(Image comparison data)
-*-*-

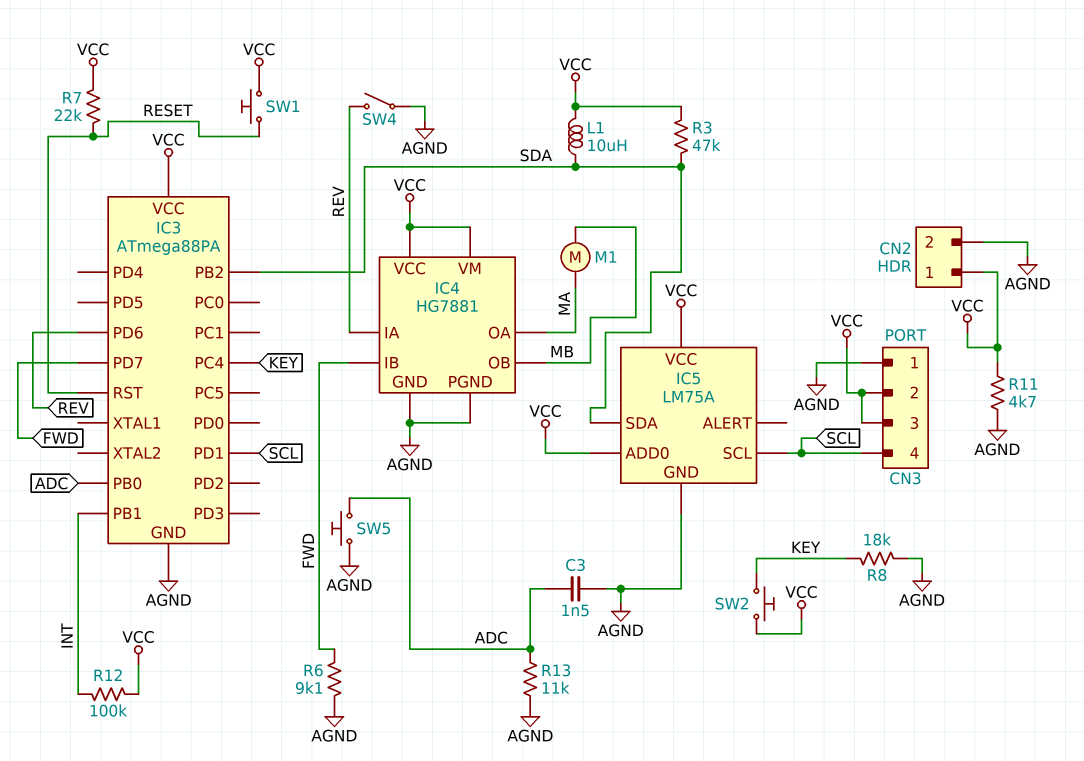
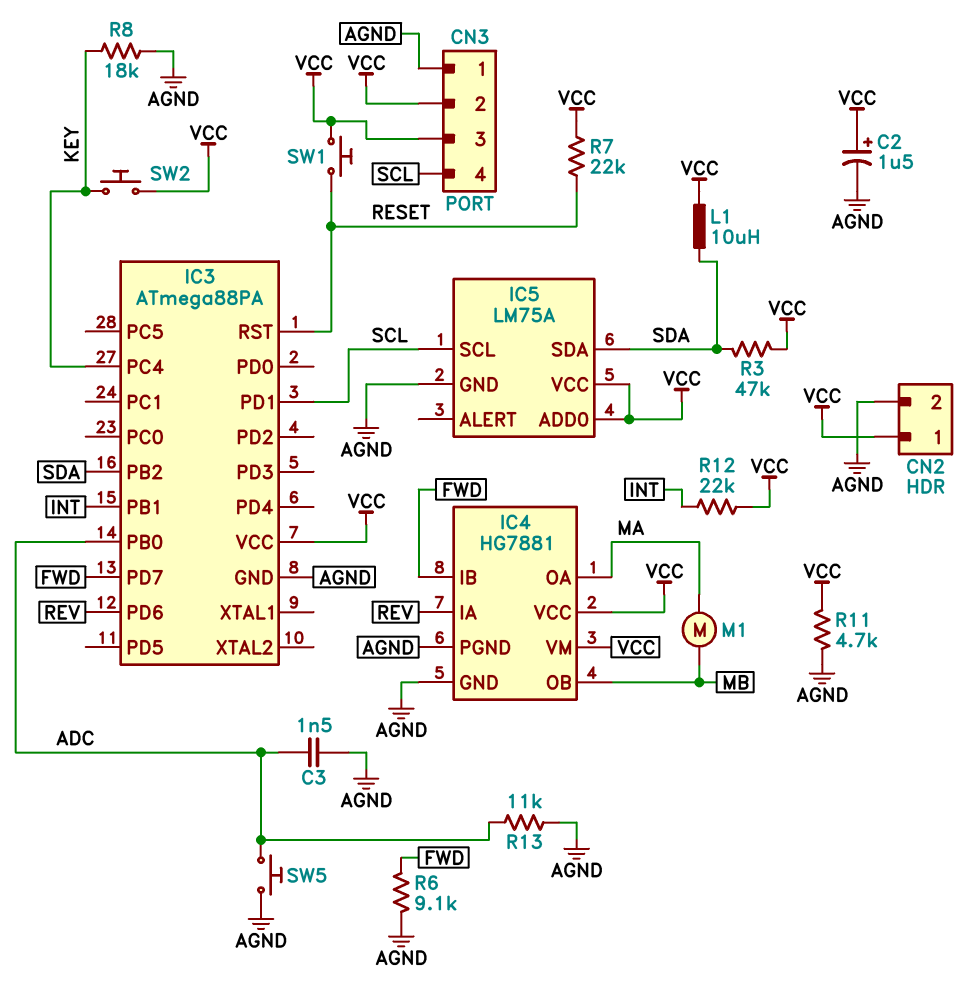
C2: none -> 1.5uF (plus VCC, minus AGND)
R12: 100k (INT, VCC) -> 22k (INT, VCC)
SW4: switch (AGND, REV) -> none

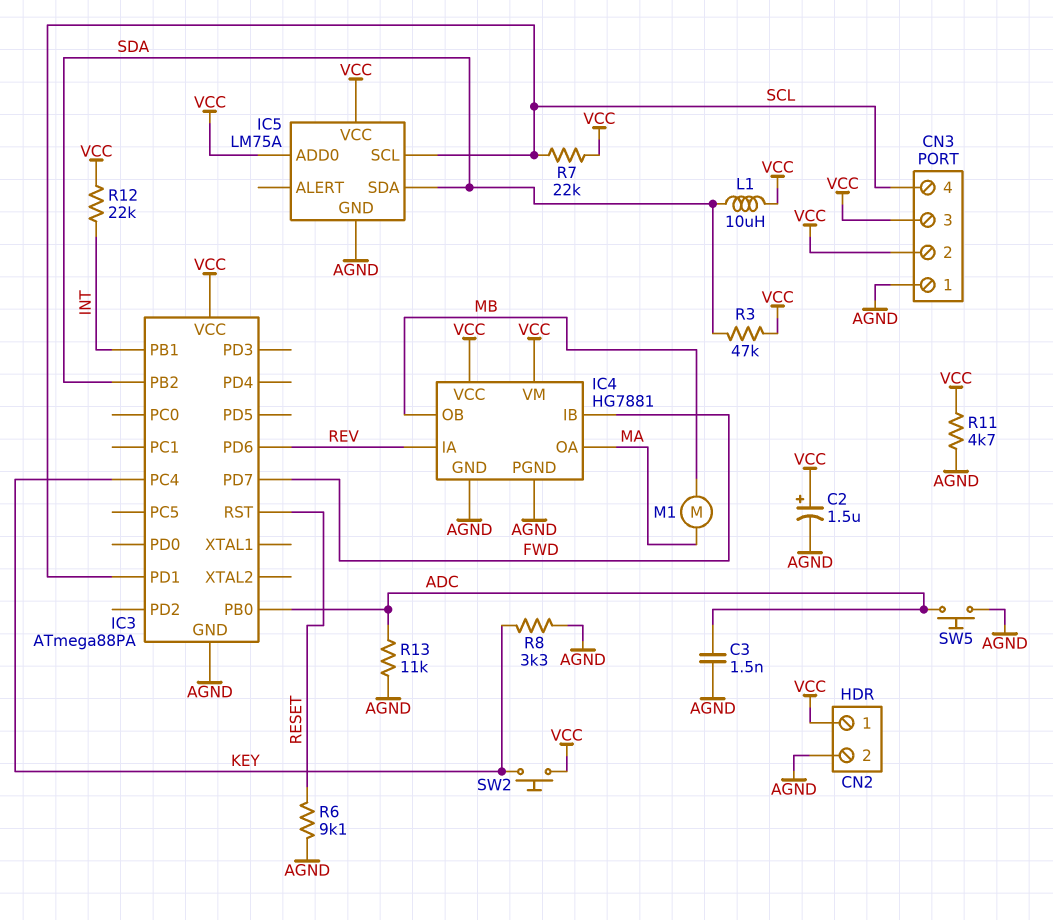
R6: 9.1k (AGND, FWD) -> 9.1k (AGND, RESET)
R7: 22k (RESET, VCC) -> 22k (SCL, VCC)
R8: 18k (AGND, KEY) -> 3.3k (AGND, KEY)
SW1: button (RESET, VCC) -> none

-*-*-

*PROBLEM REQUIREMENTS*:
What is the number of lines in the entries above that contain the word "AGND"? Answer with that number only.

*SOLUTION TO THE PROBLEM*:
4